### WHAT YOU HAVE TO DO
All lines below starting at the one that holds "(382, 585) = (68, 418): pink heart -> none" and ending at the one that holds "(332, 268) = (547, 286): black" should be printed exactly, ends included. Pictures should not be printed, nor anything else.
-------- ENTRIES PROVIDED --------
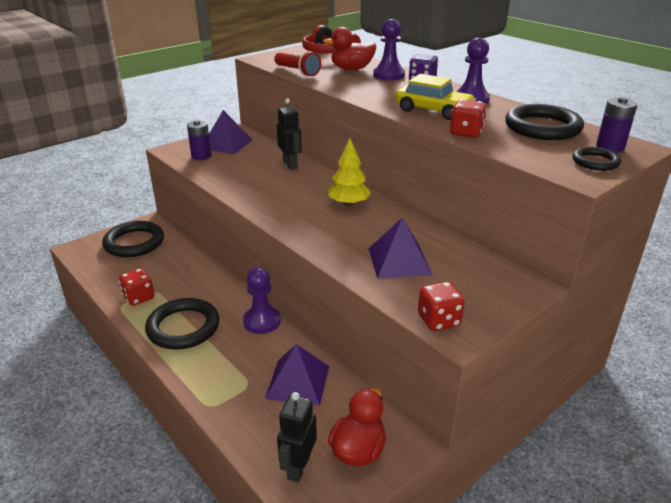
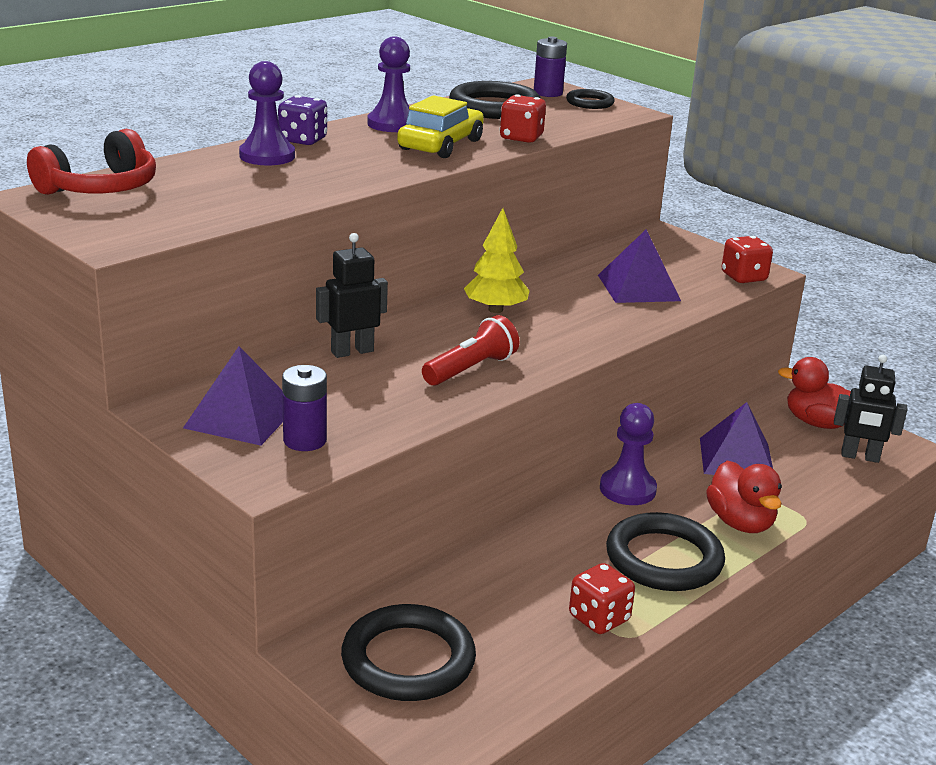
camera: 95 degrees left, 5 degrees down
(297, 72) = (229, 213): red flashlight -> red flashlight (471, 369)
(351, 69) = (221, 176): red duck -> red duck (740, 523)

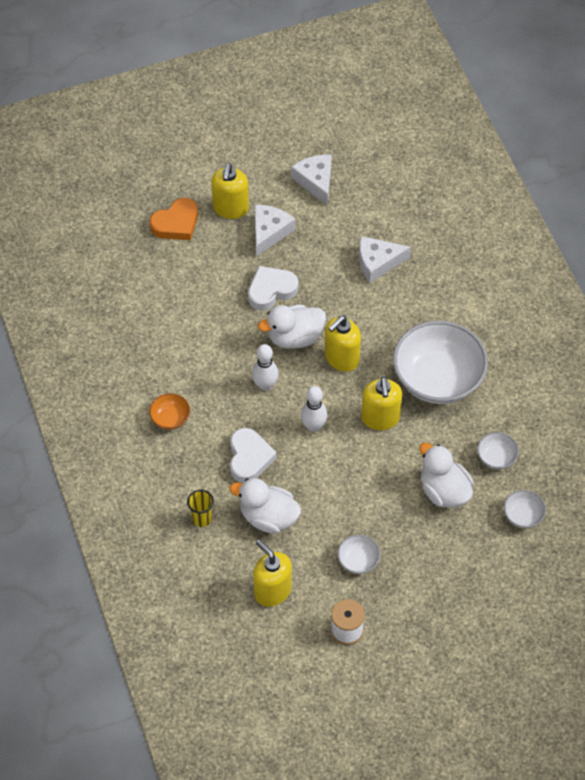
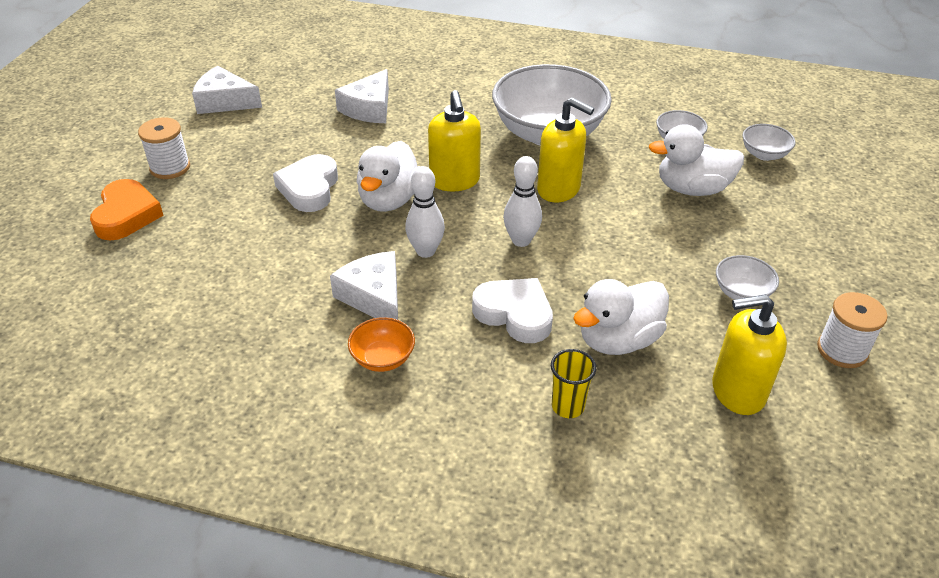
camera: 55 degrees left, 15 degrees down
(230, 208) = (170, 167): yellow soap dispenser -> white spool
(269, 232) = (237, 156): white cheese -> white cheese (374, 297)

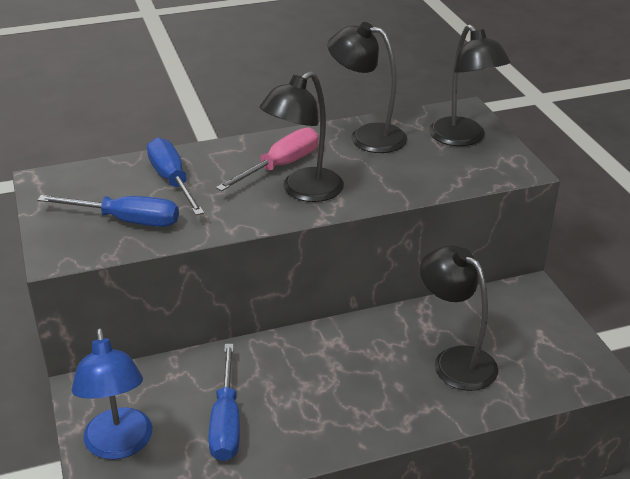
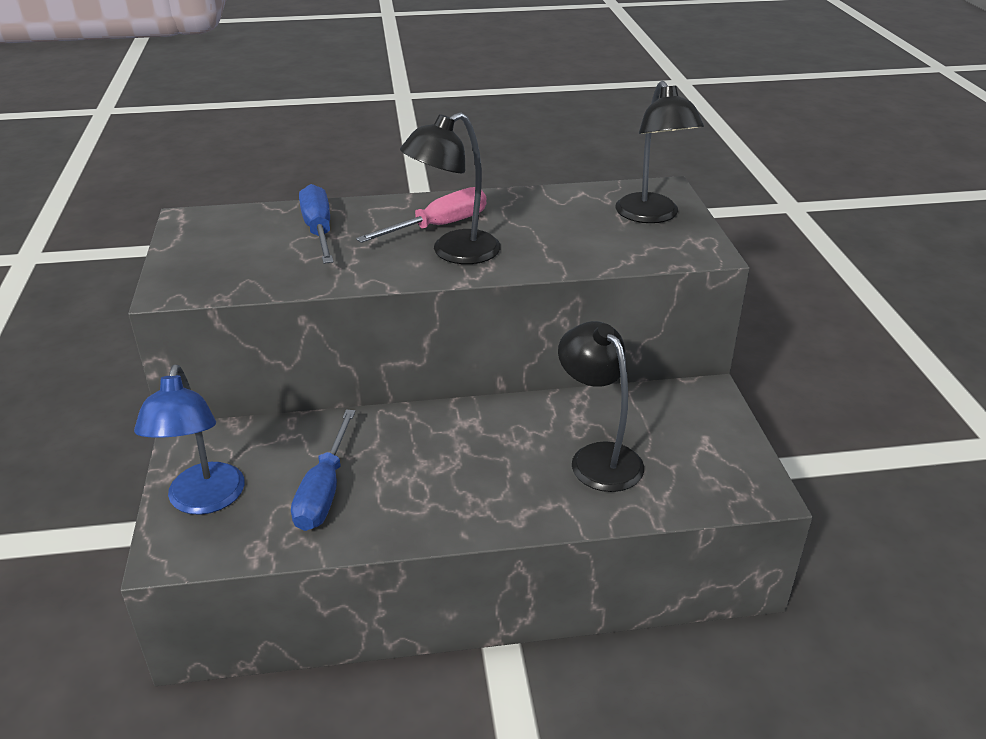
camera: 10 degrees right, 0 degrees up
(126, 220) = (254, 264): blue screwdriver -> none
(367, 136) = (545, 205): black lamp -> none

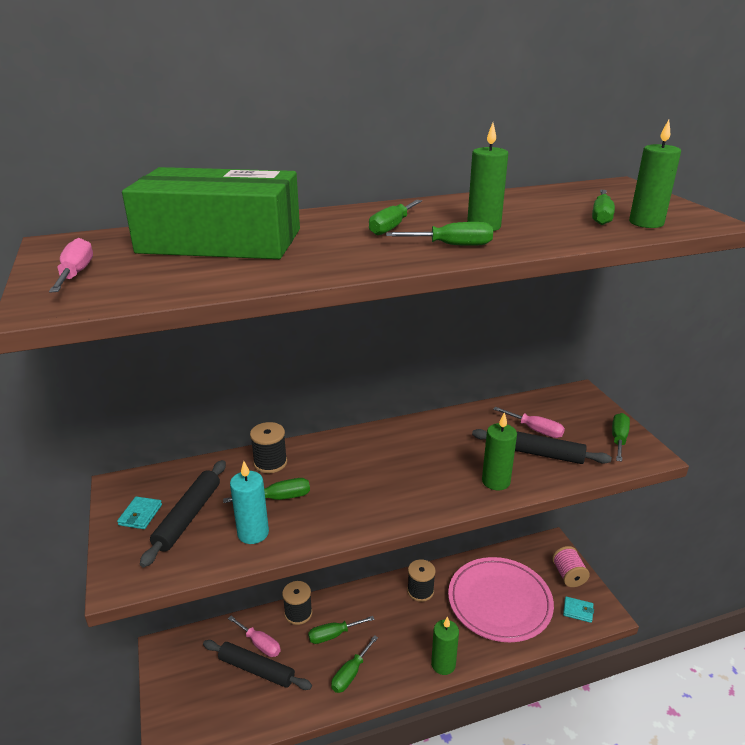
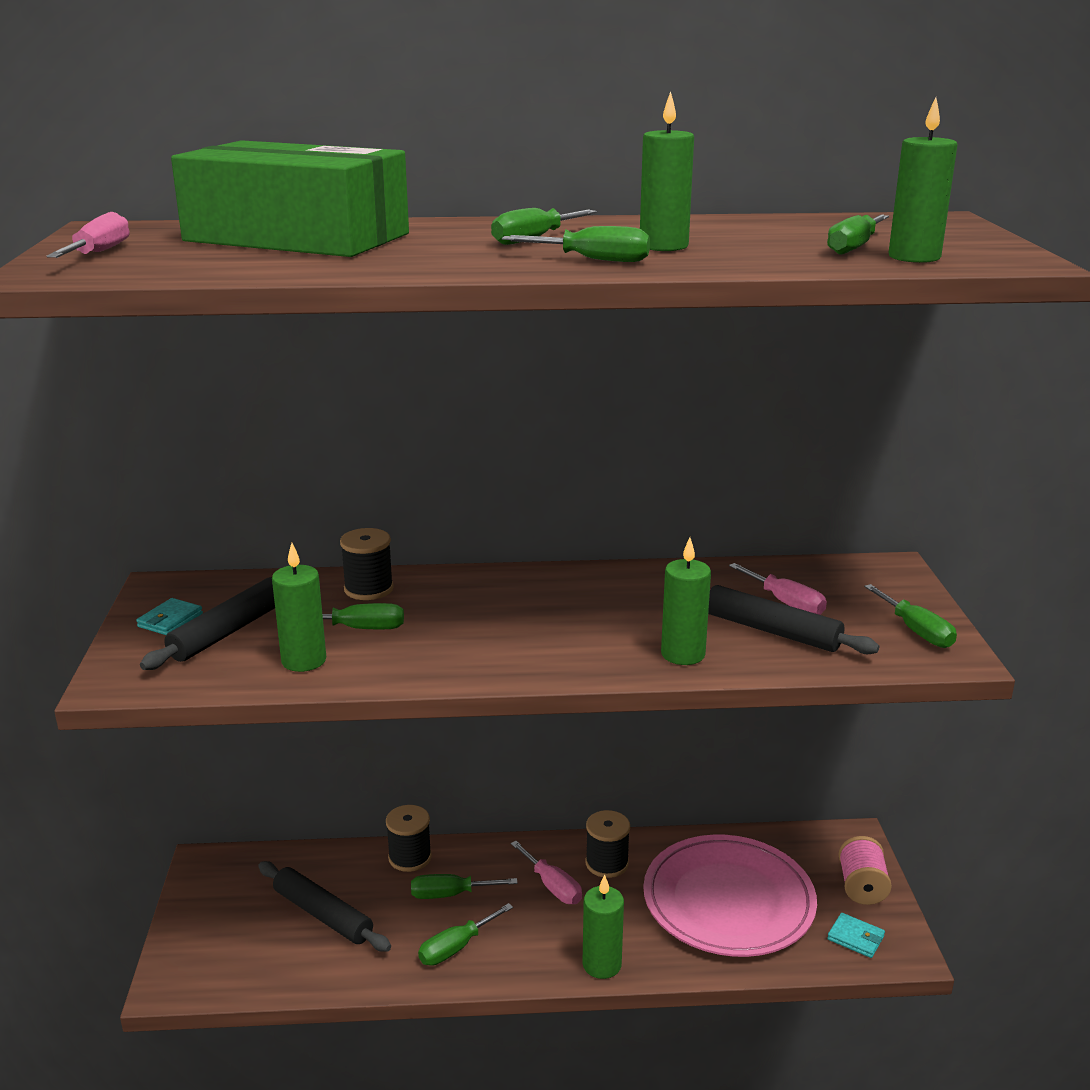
camera: 15 degrees right, 5 degrees down
(253, 533) = (304, 660): turquoise candle -> green candle
(260, 644) = (340, 884): pink screwdriver -> pink screwdriver (552, 886)
(618, 439) = (916, 631): green screwdriver -> green screwdriver turned 120 degrees clockwise

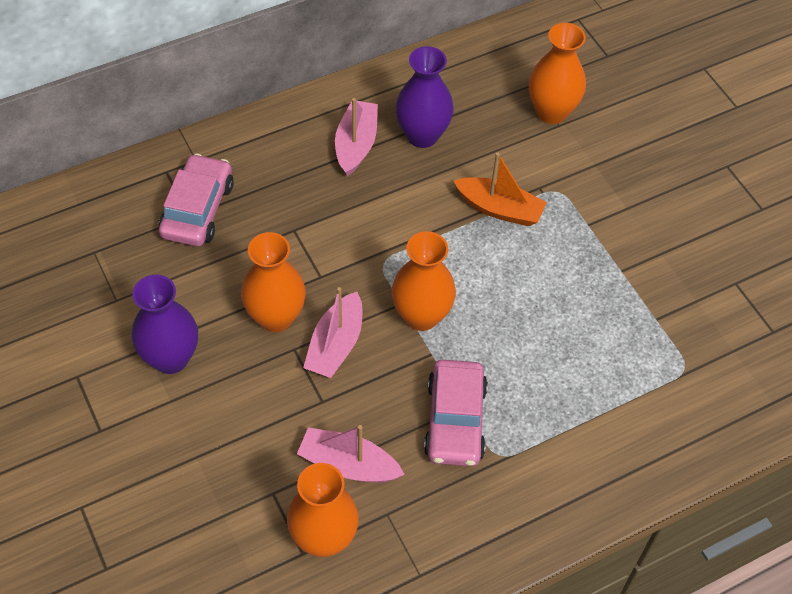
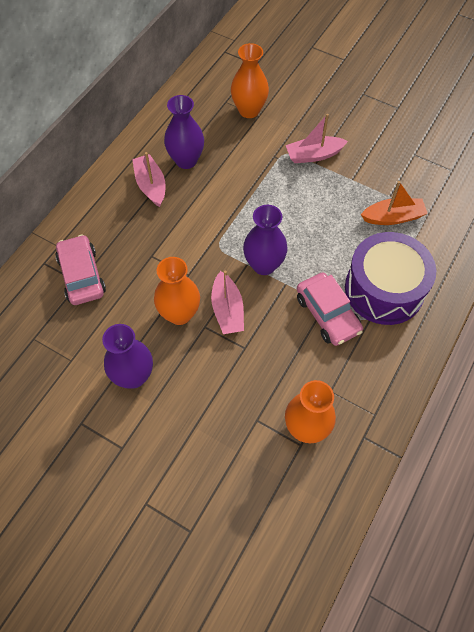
camera: 30 degrees left, 5 degrees up
(348, 464) = (288, 376): pink boat -> pink boat (314, 155)
(421, 316) = (264, 265): orange vase -> purple vase
(499, 209) = (261, 180): orange boat -> orange boat (393, 217)
(553, 432) = (384, 289): none -> purple drum

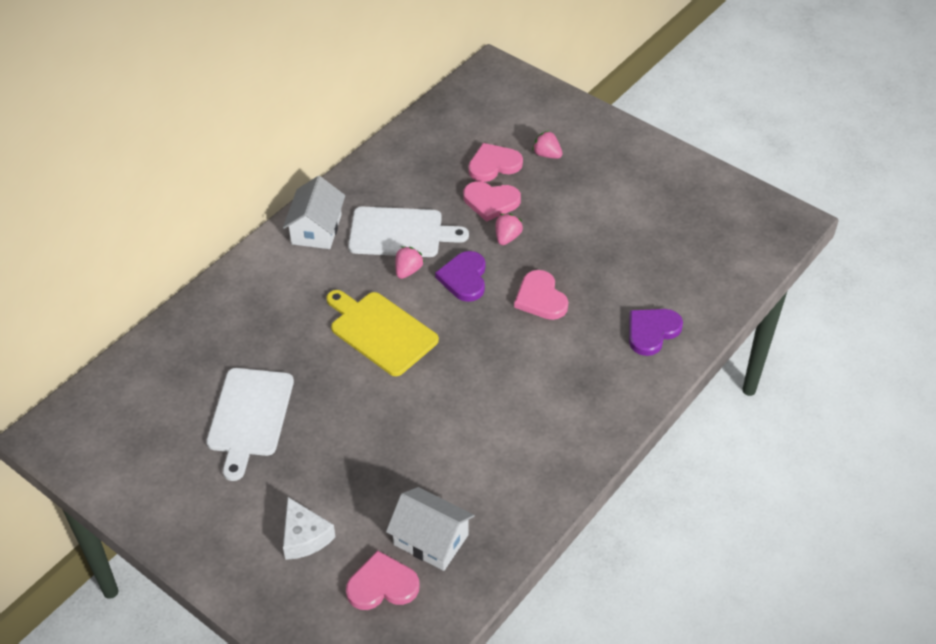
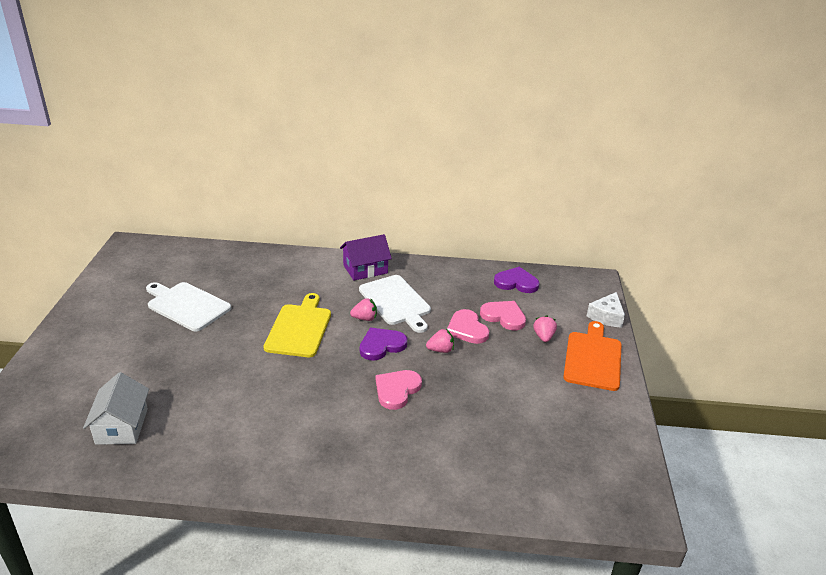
camera: 55 degrees right, 15 degrees down
(250, 416) = (186, 305): white cutting board -> white cutting board turned 60 degrees clockwise
(304, 537) = (96, 366): white cheese -> white cheese (606, 316)
(316, 229) = (365, 269): white house -> purple house
(382, 585) = (68, 418): pink heart -> none
(602, 140) = (593, 358): none -> orange cutting board
(652, 332) = (418, 468): purple heart -> purple heart (516, 282)

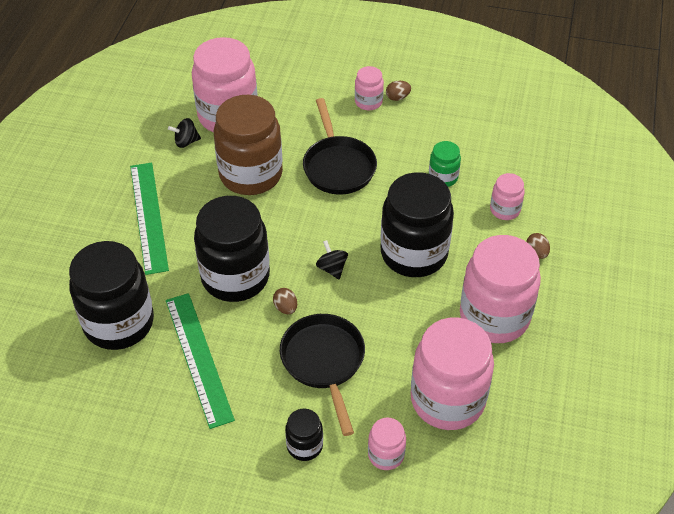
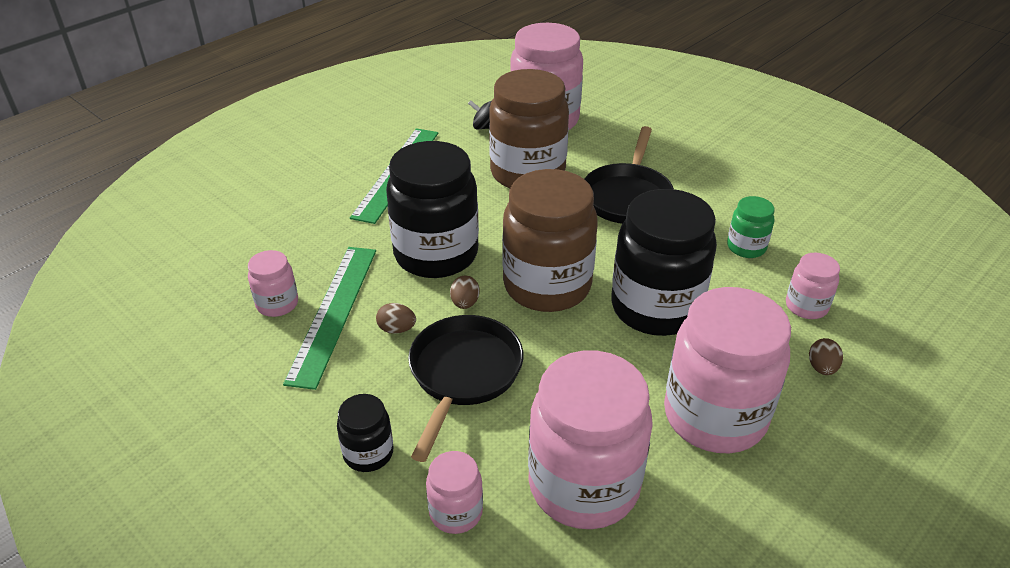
camera: 30 degrees right, 10 degrees down
(119, 323) = (287, 249): black jar -> none
(332, 268) = (547, 286): black spinning top -> brown jar
(368, 102) = (705, 153): pink jar -> pink jar (277, 304)
(397, 97) = (742, 159): brown egg -> brown egg (397, 329)

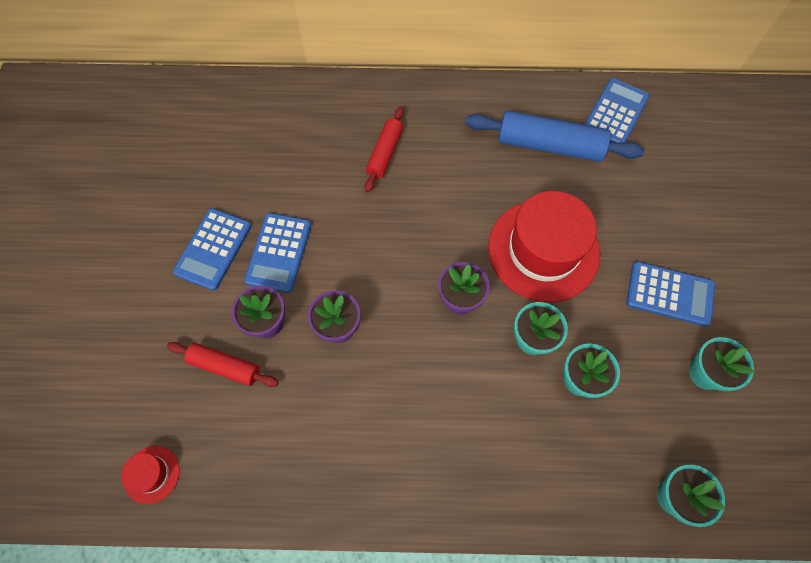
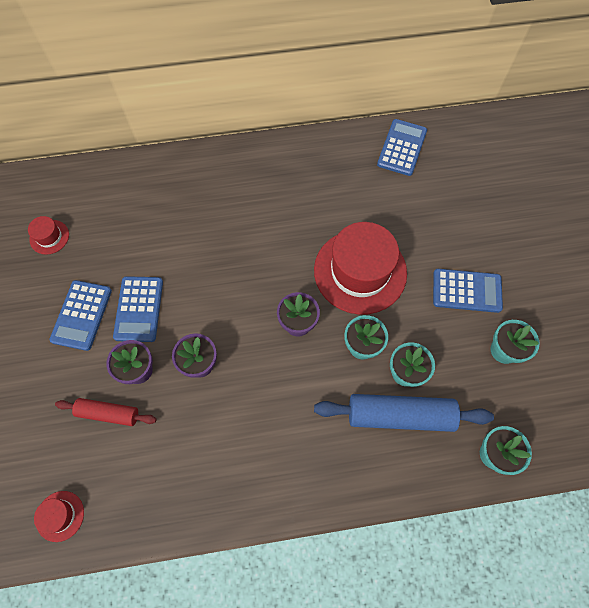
camera: 10 degrees left, 0 degrees up
(192, 155) = (49, 237): none -> red hat
(385, 153) = (216, 210): red rolling pin -> none
(549, 145) = (352, 183): blue rolling pin -> blue rolling pin (400, 415)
--------
### SOLVED EXERCISE
(382, 585) = (68, 418): pink heart -> none
(602, 140) = (593, 358): none -> orange cutting board
(652, 332) = (418, 468): purple heart -> purple heart (516, 282)

camera: 30 degrees right, 10 degrees down
(119, 323) = (287, 249): black jar -> none
(332, 268) = (547, 286): black spinning top -> brown jar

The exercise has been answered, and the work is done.